**Given records**:
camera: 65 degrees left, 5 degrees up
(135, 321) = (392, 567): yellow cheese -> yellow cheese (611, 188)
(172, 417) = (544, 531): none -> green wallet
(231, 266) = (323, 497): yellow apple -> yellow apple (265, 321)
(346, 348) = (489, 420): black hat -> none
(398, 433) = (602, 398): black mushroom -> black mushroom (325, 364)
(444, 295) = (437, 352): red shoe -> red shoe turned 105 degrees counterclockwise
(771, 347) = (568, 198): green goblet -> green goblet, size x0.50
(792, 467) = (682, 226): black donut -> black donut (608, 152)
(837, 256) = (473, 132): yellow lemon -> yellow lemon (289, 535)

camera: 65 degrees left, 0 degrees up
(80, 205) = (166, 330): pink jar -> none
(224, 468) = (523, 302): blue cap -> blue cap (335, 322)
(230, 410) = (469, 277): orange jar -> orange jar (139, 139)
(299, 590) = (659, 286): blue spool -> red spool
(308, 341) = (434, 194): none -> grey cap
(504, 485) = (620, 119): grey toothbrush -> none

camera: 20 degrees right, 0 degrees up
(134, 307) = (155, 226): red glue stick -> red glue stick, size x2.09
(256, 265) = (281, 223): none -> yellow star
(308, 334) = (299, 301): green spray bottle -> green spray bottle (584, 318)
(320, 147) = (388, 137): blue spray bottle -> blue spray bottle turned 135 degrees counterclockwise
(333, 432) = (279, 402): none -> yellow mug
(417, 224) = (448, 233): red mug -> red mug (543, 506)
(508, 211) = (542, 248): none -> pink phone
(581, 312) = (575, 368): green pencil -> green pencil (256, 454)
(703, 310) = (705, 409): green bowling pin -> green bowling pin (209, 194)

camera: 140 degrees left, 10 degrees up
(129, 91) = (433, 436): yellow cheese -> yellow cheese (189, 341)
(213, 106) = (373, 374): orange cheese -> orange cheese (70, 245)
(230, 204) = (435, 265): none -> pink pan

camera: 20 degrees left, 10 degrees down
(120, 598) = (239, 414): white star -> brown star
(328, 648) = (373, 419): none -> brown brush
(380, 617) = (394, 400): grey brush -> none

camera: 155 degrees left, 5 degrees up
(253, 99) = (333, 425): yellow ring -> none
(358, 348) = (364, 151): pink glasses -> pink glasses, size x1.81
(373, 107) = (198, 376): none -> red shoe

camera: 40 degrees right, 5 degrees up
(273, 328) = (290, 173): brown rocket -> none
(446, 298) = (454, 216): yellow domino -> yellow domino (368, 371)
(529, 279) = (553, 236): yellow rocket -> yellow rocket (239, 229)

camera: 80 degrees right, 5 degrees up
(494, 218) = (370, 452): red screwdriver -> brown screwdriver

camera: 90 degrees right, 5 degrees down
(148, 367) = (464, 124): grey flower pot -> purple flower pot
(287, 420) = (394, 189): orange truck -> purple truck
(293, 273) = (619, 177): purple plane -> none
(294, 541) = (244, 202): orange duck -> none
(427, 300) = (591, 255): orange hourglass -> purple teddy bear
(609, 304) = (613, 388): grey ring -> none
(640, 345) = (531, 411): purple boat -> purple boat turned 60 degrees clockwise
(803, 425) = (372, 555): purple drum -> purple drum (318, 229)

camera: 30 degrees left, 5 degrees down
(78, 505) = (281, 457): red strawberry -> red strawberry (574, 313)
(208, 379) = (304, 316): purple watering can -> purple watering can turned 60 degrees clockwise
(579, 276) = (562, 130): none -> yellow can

**Work to be completed**: Print exactly the lines of the listing above starting at the line containing "camera: 65 degrees left, 0 degrees up" and ending at the line containing "(287, 420) = (394, 189): orange", both included.

**Task answer**:
camera: 65 degrees left, 0 degrees up
(80, 205) = (166, 330): pink jar -> none
(224, 468) = (523, 302): blue cap -> blue cap (335, 322)
(230, 410) = (469, 277): orange jar -> orange jar (139, 139)
(299, 590) = (659, 286): blue spool -> red spool
(308, 341) = (434, 194): none -> grey cap
(504, 485) = (620, 119): grey toothbrush -> none

camera: 20 degrees right, 0 degrees up
(134, 307) = (155, 226): red glue stick -> red glue stick, size x2.09
(256, 265) = (281, 223): none -> yellow star
(308, 334) = (299, 301): green spray bottle -> green spray bottle (584, 318)
(320, 147) = (388, 137): blue spray bottle -> blue spray bottle turned 135 degrees counterclockwise
(333, 432) = (279, 402): none -> yellow mug
(417, 224) = (448, 233): red mug -> red mug (543, 506)
(508, 211) = (542, 248): none -> pink phone
(581, 312) = (575, 368): green pencil -> green pencil (256, 454)
(703, 310) = (705, 409): green bowling pin -> green bowling pin (209, 194)

camera: 140 degrees left, 10 degrees up
(129, 91) = (433, 436): yellow cheese -> yellow cheese (189, 341)
(213, 106) = (373, 374): orange cheese -> orange cheese (70, 245)
(230, 204) = (435, 265): none -> pink pan

camera: 20 degrees left, 10 degrees down
(120, 598) = (239, 414): white star -> brown star
(328, 648) = (373, 419): none -> brown brush
(380, 617) = (394, 400): grey brush -> none

camera: 155 degrees left, 5 degrees up
(253, 99) = (333, 425): yellow ring -> none
(358, 348) = (364, 151): pink glasses -> pink glasses, size x1.81
(373, 107) = (198, 376): none -> red shoe

camera: 40 degrees right, 5 degrees up
(273, 328) = (290, 173): brown rocket -> none
(446, 298) = (454, 216): yellow domino -> yellow domino (368, 371)
(529, 279) = (553, 236): yellow rocket -> yellow rocket (239, 229)

camera: 80 degrees right, 5 degrees up
(494, 218) = (370, 452): red screwdriver -> brown screwdriver

camera: 90 degrees right, 5 degrees down
(148, 367) = (464, 124): grey flower pot -> purple flower pot
(287, 420) = (394, 189): orange truck -> purple truck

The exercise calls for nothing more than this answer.